| PROBLEM TO SOLVE |
I need the number of lines in the following entries that hold the word "yellow", and no other text.

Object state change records
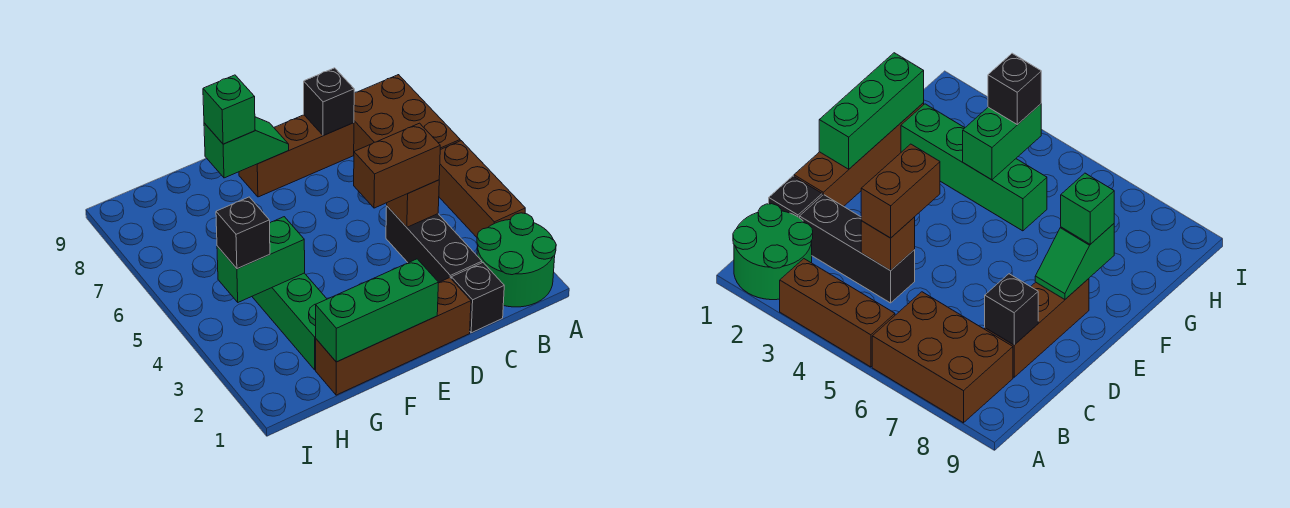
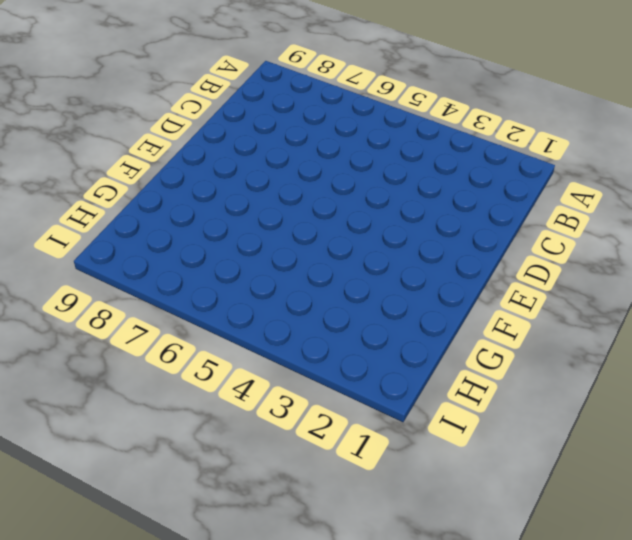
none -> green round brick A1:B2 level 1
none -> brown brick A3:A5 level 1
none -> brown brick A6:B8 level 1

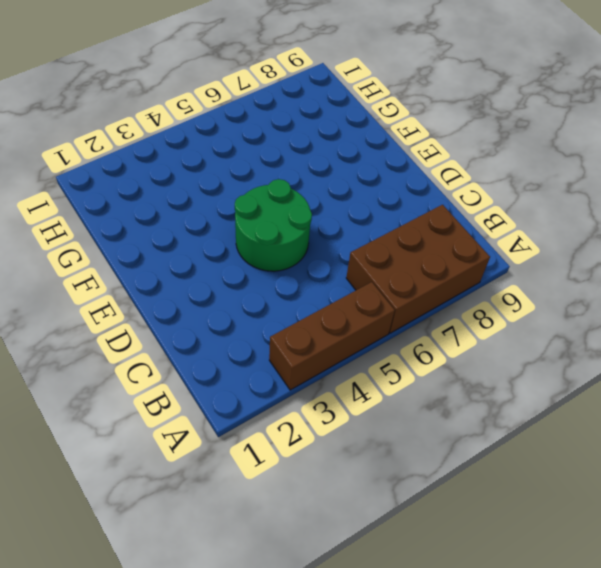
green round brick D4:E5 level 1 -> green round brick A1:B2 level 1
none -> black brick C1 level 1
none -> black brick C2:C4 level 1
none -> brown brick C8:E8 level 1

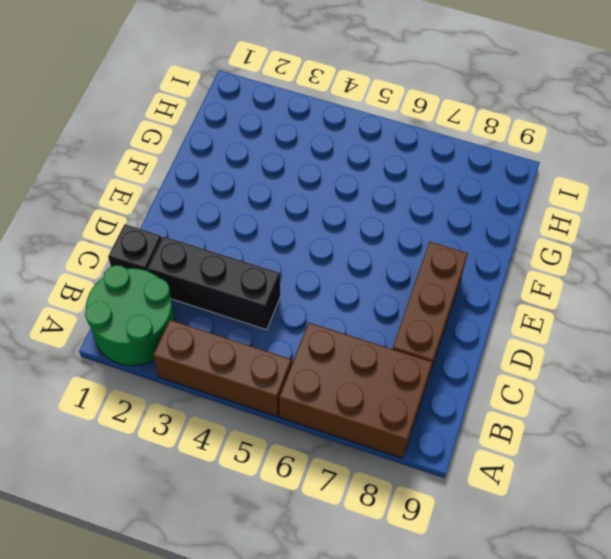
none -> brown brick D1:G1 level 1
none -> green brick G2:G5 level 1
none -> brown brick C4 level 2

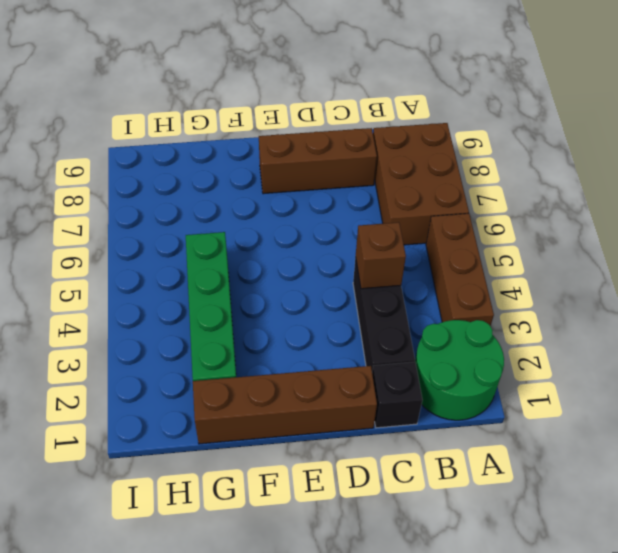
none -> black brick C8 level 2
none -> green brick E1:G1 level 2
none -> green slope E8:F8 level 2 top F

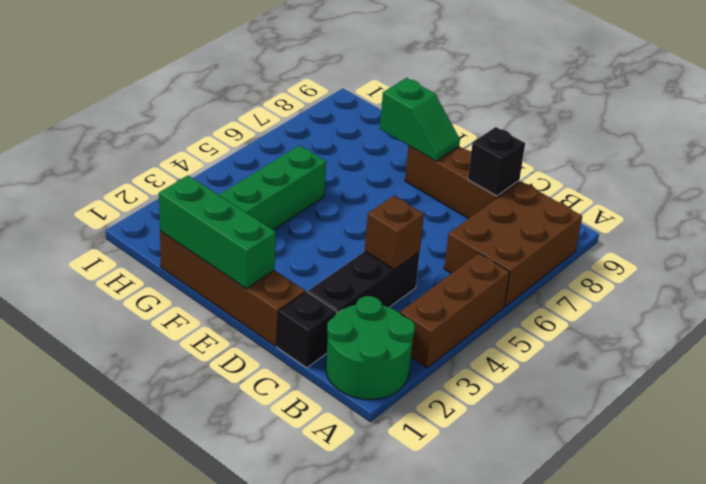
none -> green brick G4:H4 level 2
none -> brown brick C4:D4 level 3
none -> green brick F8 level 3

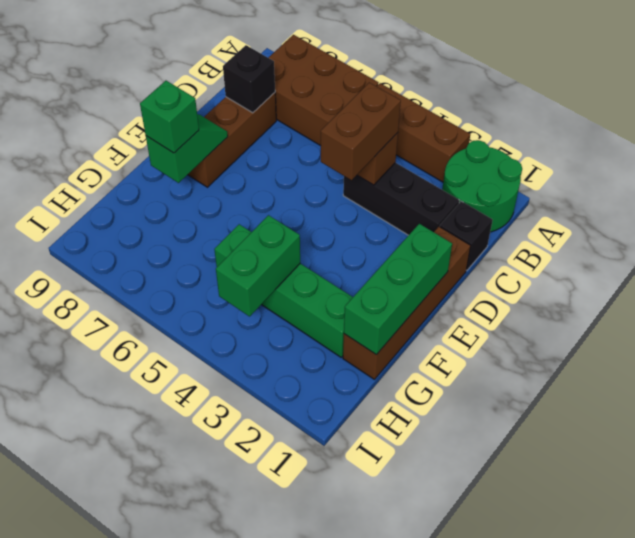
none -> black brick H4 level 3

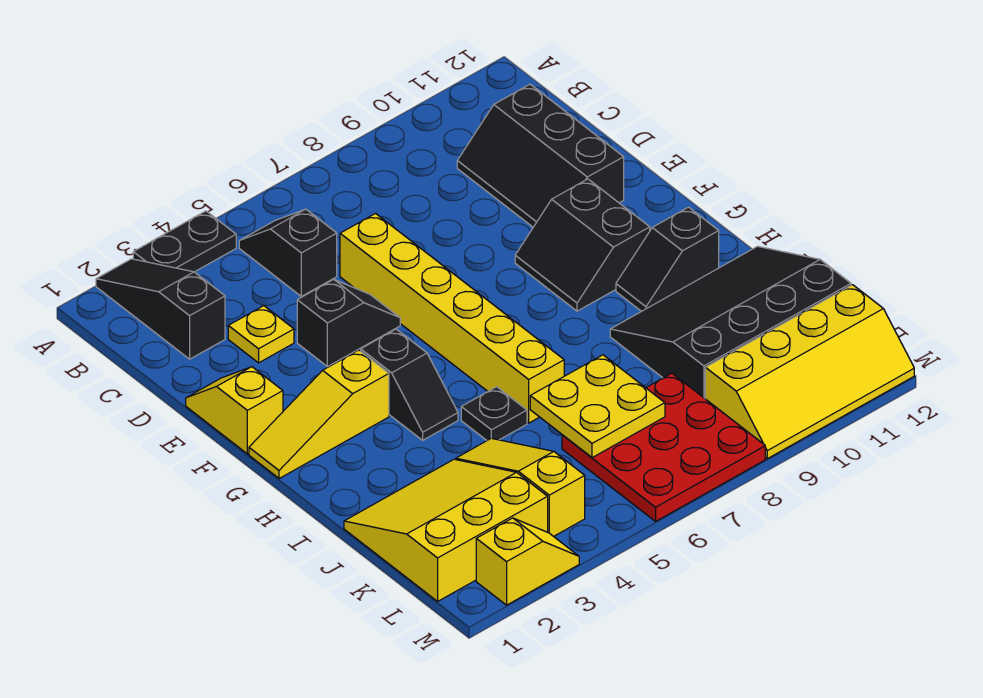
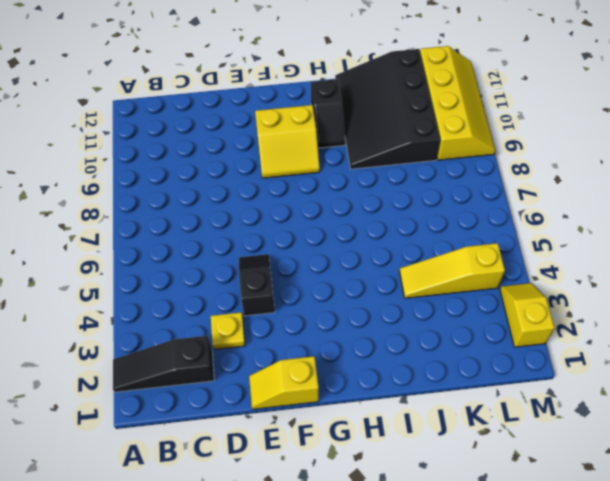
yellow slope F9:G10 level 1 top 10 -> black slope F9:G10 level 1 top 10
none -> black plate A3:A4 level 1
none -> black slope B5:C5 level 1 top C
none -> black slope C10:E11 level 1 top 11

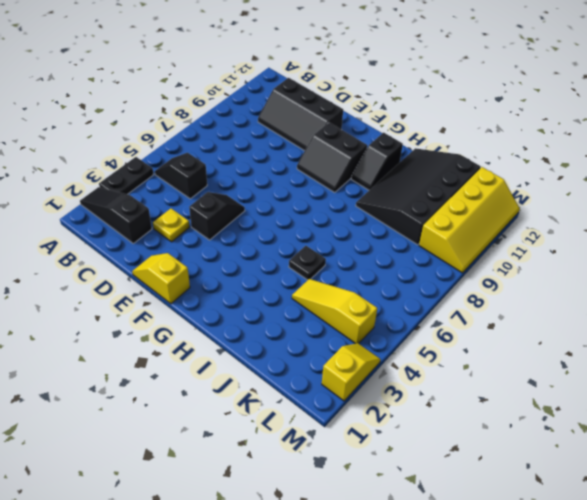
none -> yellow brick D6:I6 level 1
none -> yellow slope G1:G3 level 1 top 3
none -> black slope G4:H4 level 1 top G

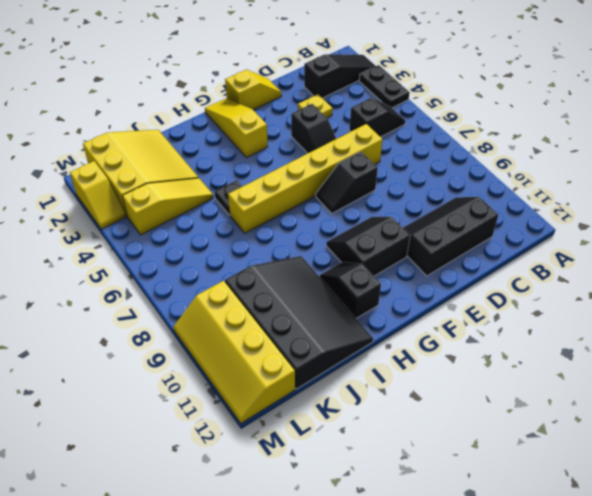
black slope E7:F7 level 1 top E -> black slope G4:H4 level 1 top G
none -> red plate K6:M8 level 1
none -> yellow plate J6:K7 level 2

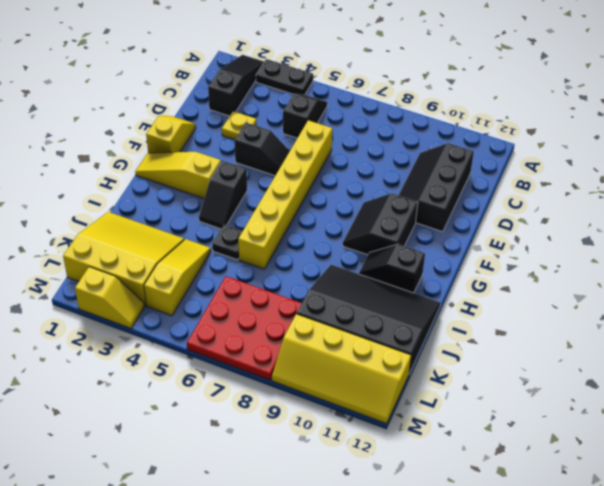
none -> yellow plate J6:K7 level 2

| WRITTEN RESPONSE |
5